Data to use -
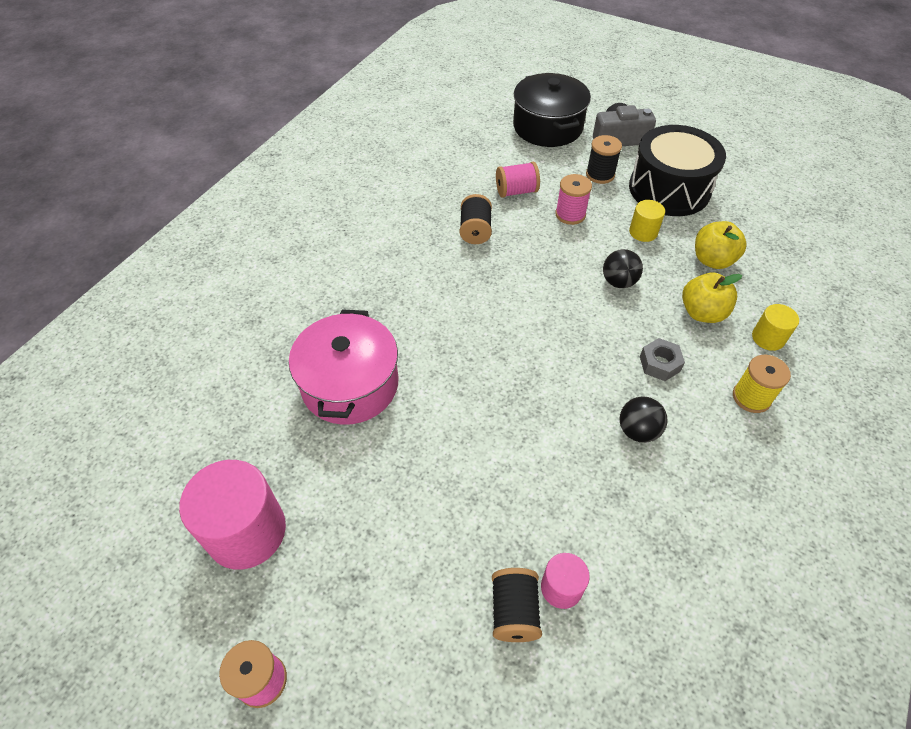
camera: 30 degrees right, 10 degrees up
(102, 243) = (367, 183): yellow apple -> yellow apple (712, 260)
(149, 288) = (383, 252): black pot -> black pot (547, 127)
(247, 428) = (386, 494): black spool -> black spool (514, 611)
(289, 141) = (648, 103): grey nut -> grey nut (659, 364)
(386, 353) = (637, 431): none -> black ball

What to produce - Show each line in the entries that holds the string "black".

Solution -
(149, 288) = (383, 252): black pot -> black pot (547, 127)
(247, 428) = (386, 494): black spool -> black spool (514, 611)
(386, 353) = (637, 431): none -> black ball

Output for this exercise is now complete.